### Problem requirements
When you copy from the entries that follow, take only the lines from the one with "R117: 330 (NET15, NET20)" down to the one with "C102: 1uF (VEE, VS) -> none", keeping both ends and dropping every picture.

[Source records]
-- Opening Marker --

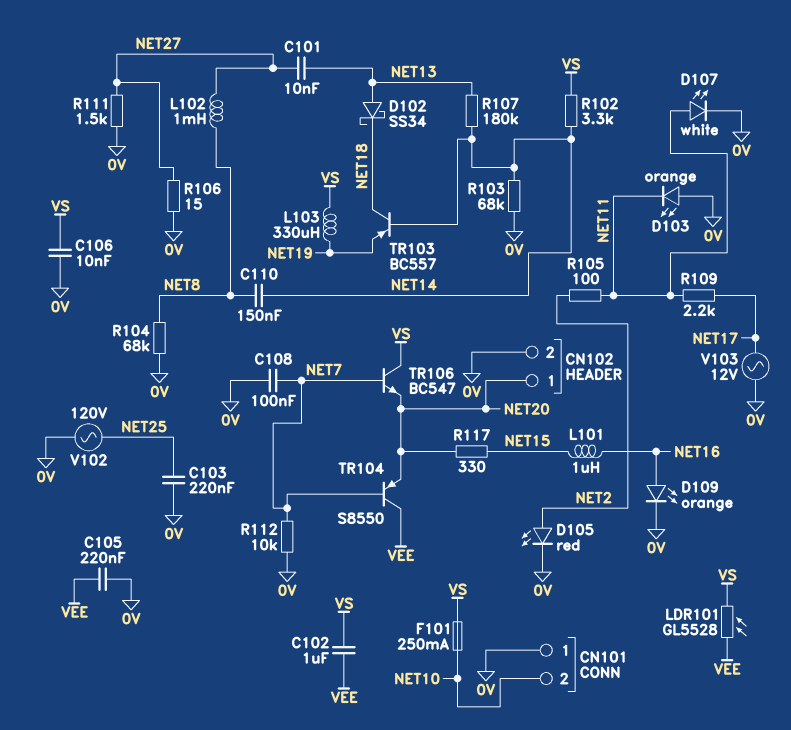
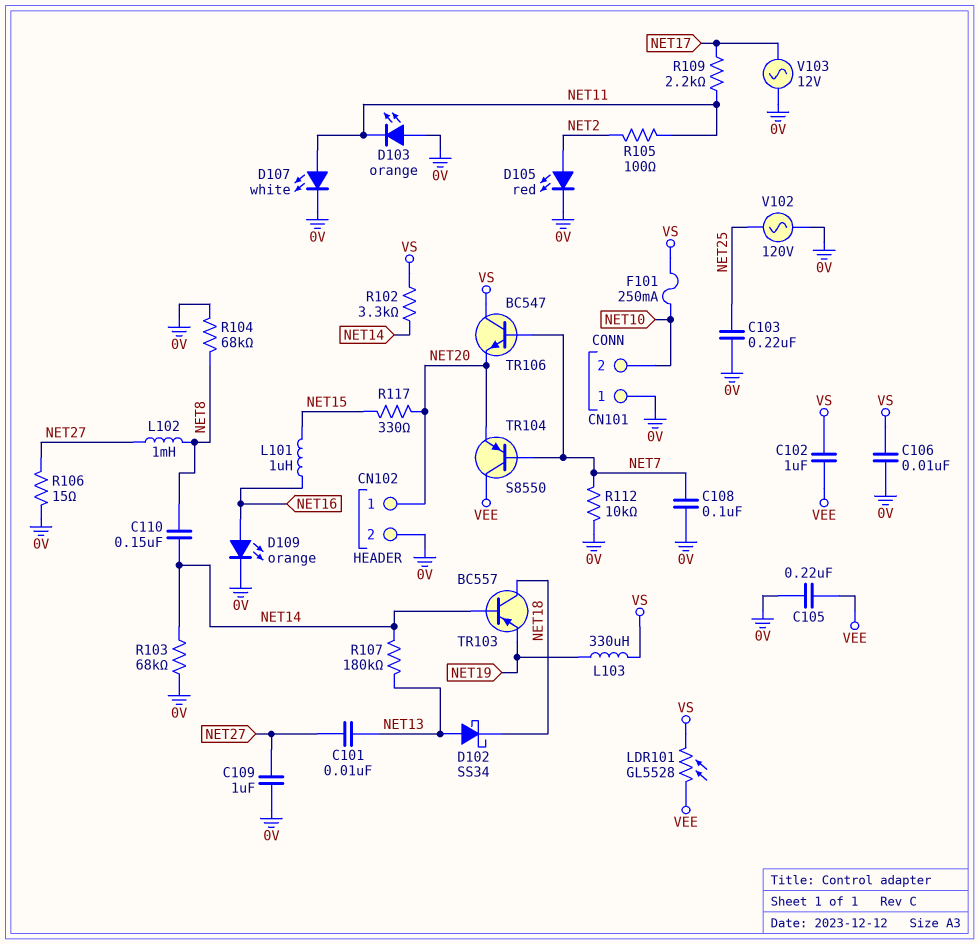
C109: none -> 1uF (0V, NET27)
R111: 1.5k (0V, NET27) -> none

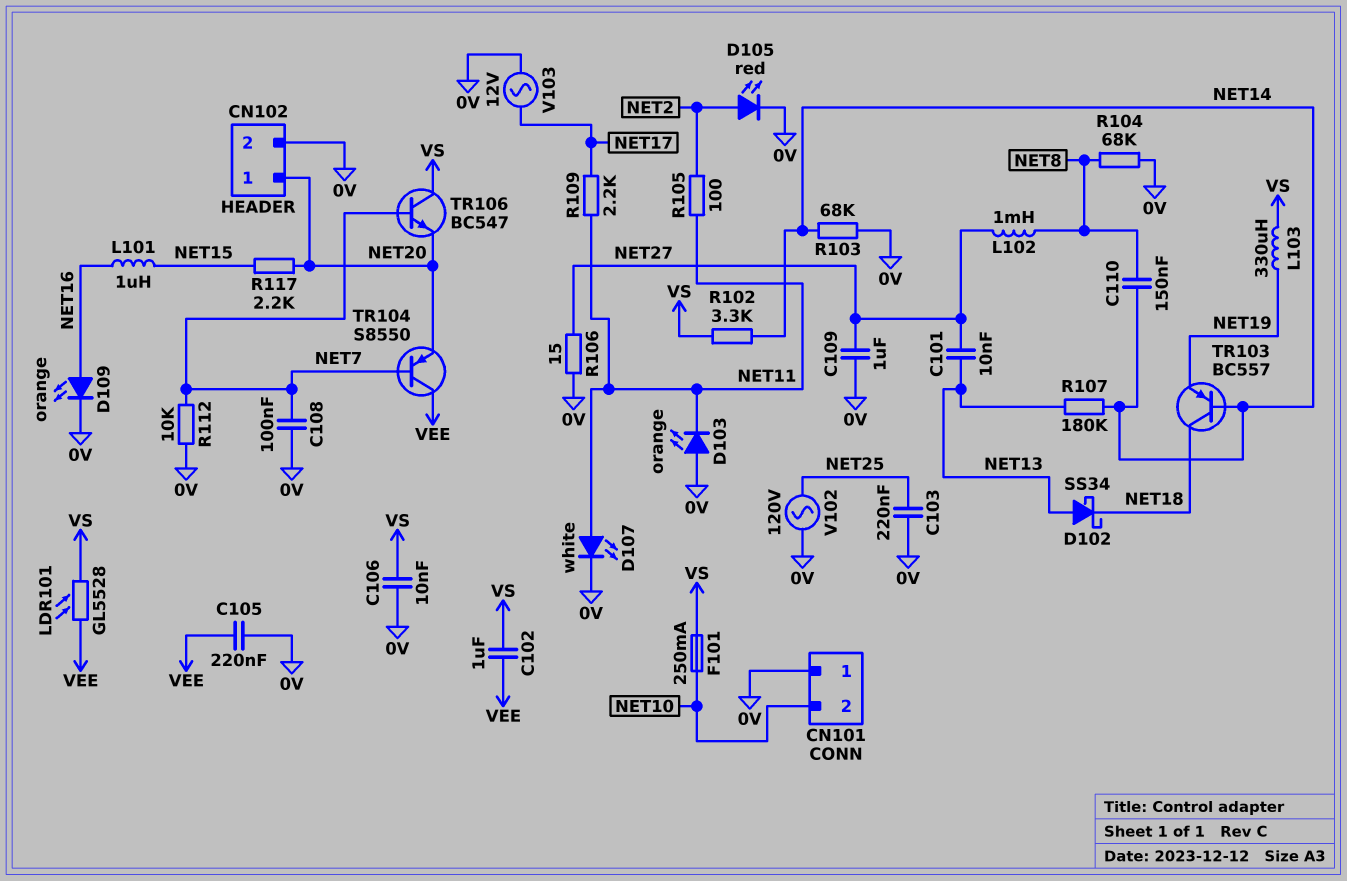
R117: 330 (NET15, NET20) -> 2.2k (NET15, NET20)

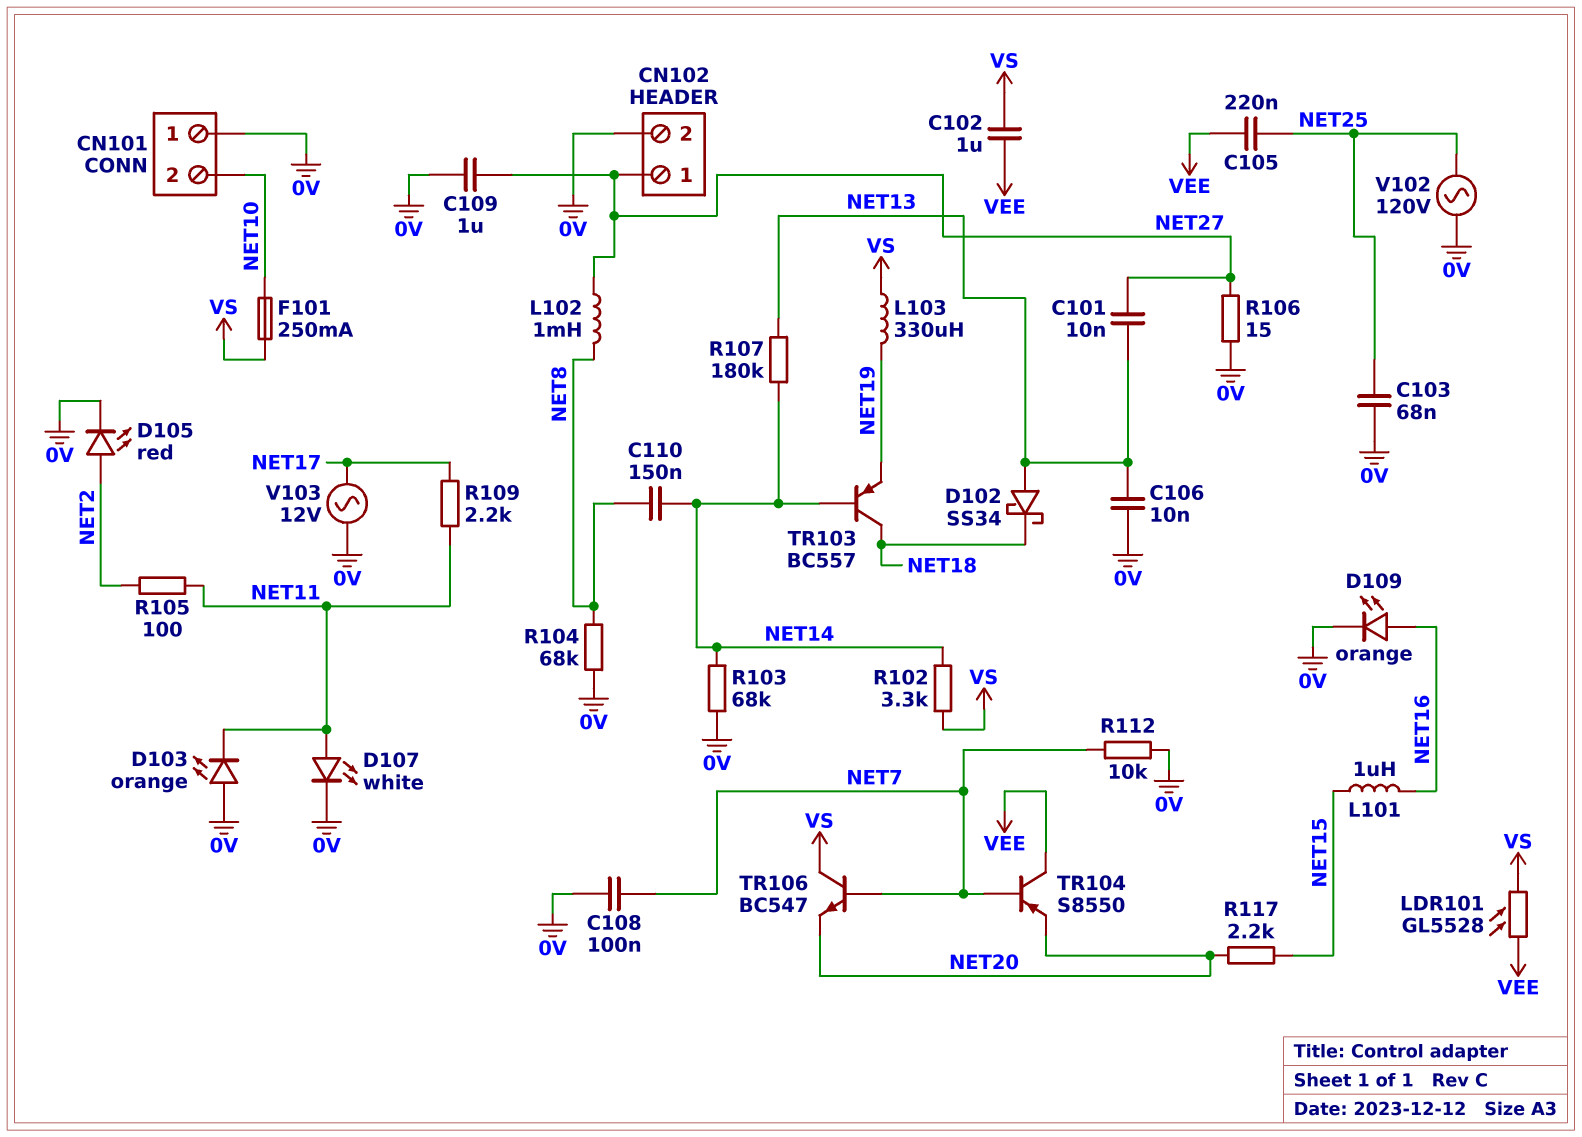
C103: 220nF (0V, NET25) -> 68nF (0V, NET25)
C105: 220nF (0V, VEE) -> 220nF (NET25, VEE)
C106: 10nF (0V, VS) -> 10nF (0V, NET13)
CN102 pin 1: NET20 -> NET27

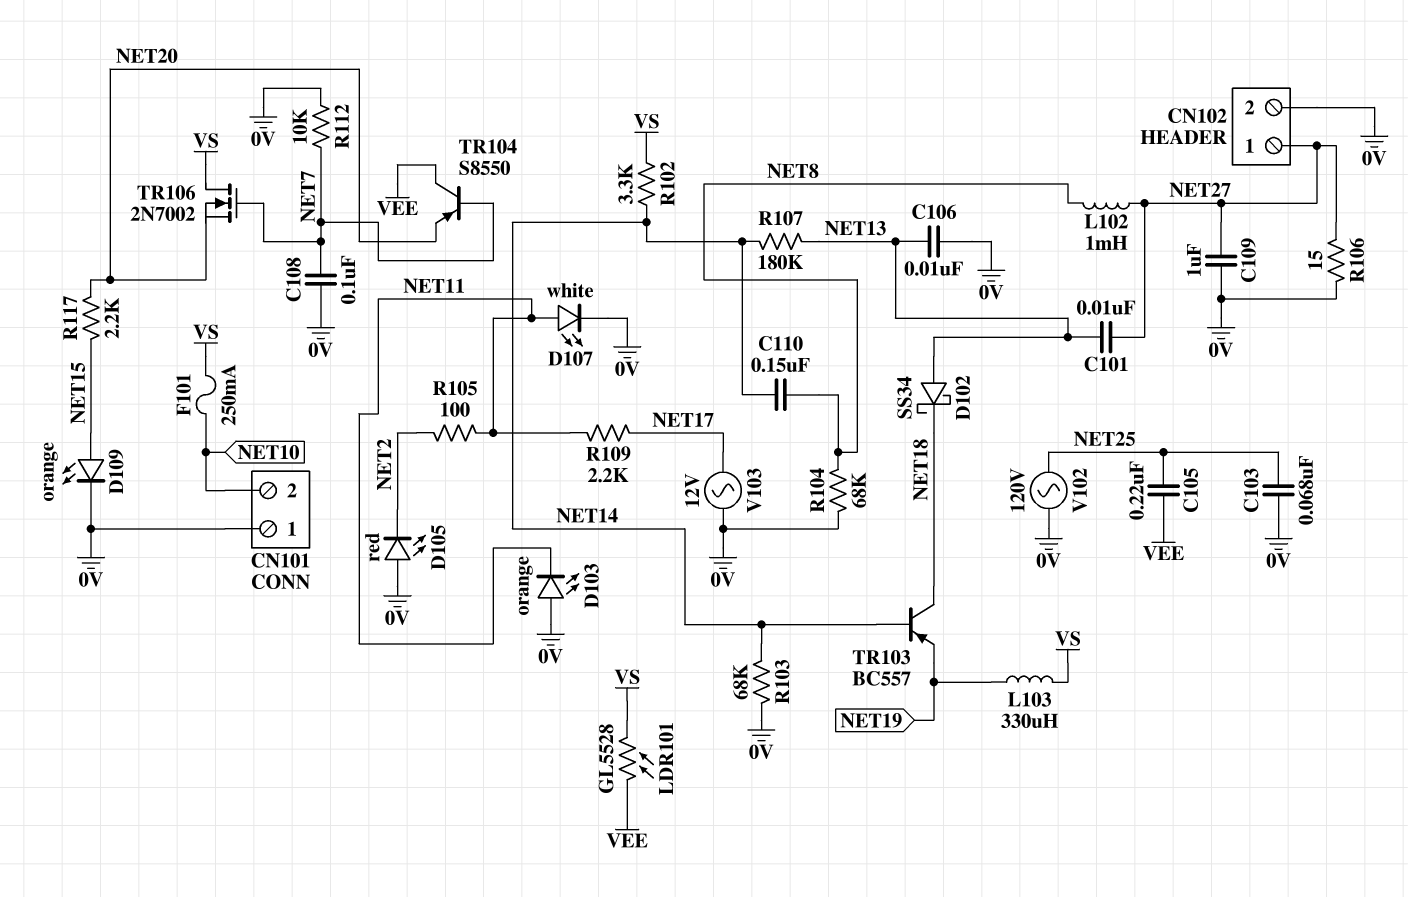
C102: 1uF (VEE, VS) -> none
D105: LED red (A NET2, K 0V) -> LED red (A 0V, K NET2)
D109: LED orange (A NET16, K 0V) -> LED orange (A NET15, K 0V)
L101: 1uH (NET15, NET16) -> none
TR106: NPN BC547 (B NET7, C VS, E NET20) -> NMOS 2N7002 (G NET7, D VS, S NET20)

-- Closing Marker --

### Output below
R117: 330 (NET15, NET20) -> 2.2k (NET15, NET20)

C103: 220nF (0V, NET25) -> 68nF (0V, NET25)
C105: 220nF (0V, VEE) -> 220nF (NET25, VEE)
C106: 10nF (0V, VS) -> 10nF (0V, NET13)
CN102 pin 1: NET20 -> NET27

C102: 1uF (VEE, VS) -> none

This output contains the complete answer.